### About this exercise:
Below are some records; output exactly the lines from the line with "pink 2x4 brick" to the line with "none -> yellow", both ends kept, and nothing more.

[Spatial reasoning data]
──────

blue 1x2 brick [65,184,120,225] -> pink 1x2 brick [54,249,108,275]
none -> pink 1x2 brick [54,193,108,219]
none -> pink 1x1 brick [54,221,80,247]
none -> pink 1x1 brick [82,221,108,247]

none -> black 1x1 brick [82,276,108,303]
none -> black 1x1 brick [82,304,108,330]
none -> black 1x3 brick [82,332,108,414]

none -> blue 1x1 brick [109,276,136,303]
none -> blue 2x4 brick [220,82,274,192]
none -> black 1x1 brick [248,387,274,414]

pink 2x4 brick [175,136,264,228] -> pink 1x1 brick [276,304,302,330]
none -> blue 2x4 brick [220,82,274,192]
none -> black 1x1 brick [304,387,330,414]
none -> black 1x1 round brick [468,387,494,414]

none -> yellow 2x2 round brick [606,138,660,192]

──────

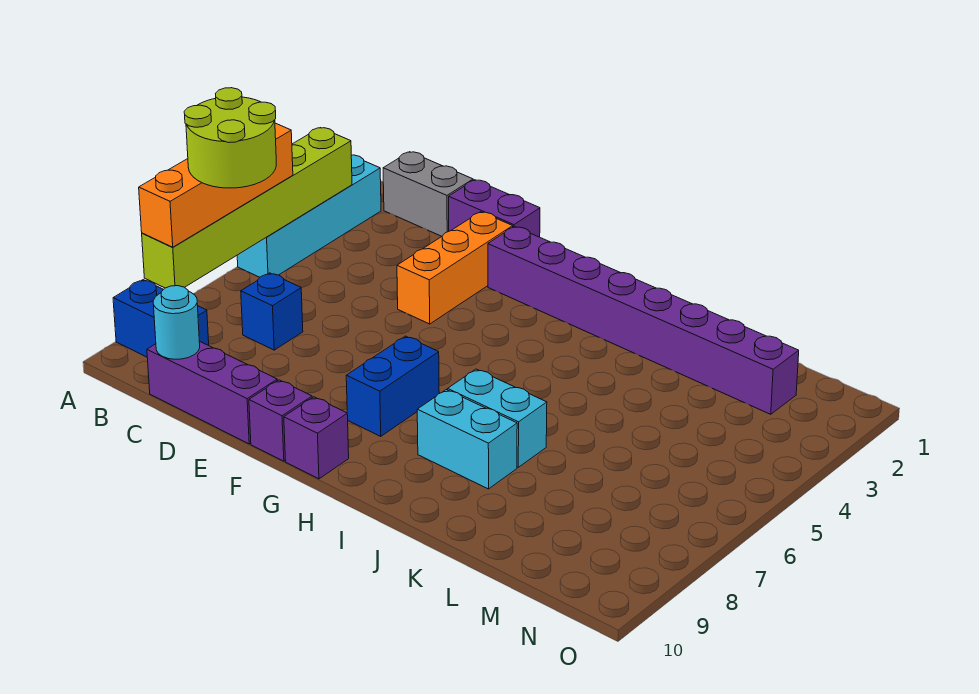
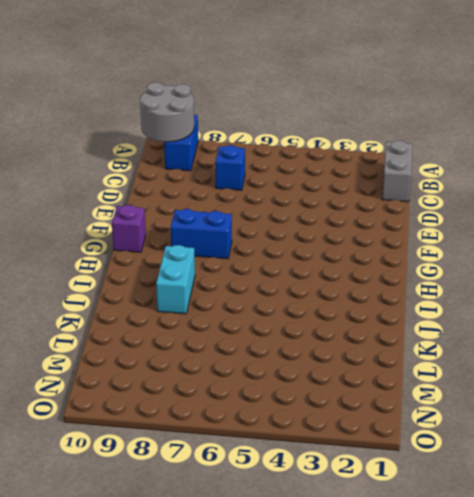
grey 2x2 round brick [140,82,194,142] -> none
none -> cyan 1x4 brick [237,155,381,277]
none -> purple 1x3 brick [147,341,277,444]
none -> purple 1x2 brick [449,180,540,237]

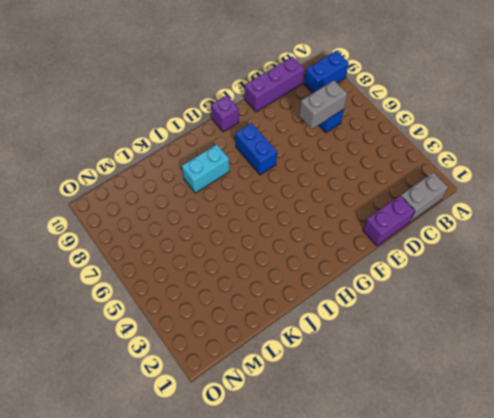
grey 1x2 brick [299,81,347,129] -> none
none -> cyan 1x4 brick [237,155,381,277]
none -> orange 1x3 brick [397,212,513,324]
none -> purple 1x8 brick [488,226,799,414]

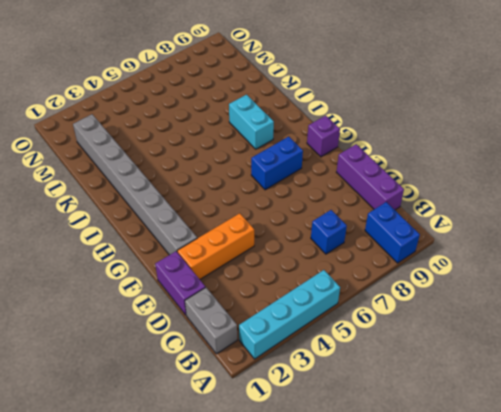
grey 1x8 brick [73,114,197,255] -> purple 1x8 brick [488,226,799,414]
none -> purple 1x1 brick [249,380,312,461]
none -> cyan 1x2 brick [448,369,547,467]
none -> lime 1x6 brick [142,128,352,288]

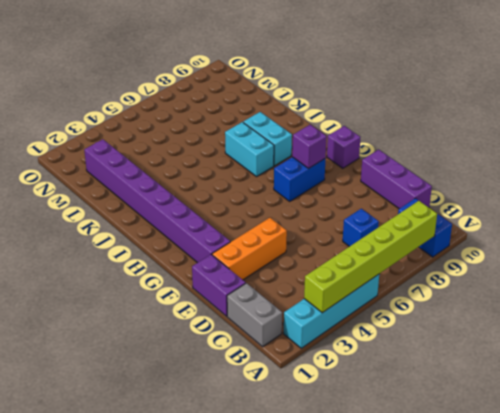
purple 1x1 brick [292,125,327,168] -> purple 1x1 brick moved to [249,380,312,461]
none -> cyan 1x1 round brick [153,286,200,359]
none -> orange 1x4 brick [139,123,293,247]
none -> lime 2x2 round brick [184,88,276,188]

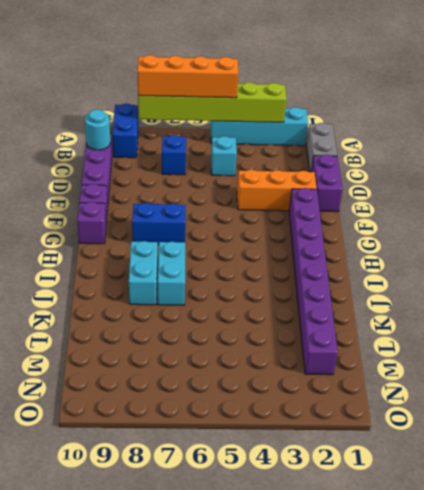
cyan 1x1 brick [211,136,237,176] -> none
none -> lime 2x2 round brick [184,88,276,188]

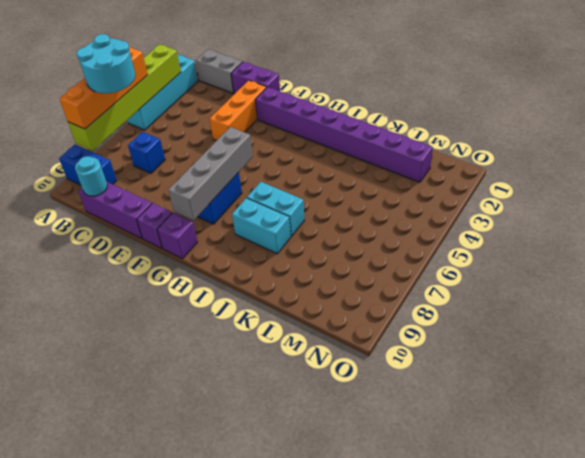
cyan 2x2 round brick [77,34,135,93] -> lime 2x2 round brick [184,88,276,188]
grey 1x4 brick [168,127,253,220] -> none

──────

### Task solution:
pink 2x4 brick [175,136,264,228] -> pink 1x1 brick [276,304,302,330]
none -> blue 2x4 brick [220,82,274,192]
none -> black 1x1 brick [304,387,330,414]
none -> black 1x1 round brick [468,387,494,414]

none -> yellow 2x2 round brick [606,138,660,192]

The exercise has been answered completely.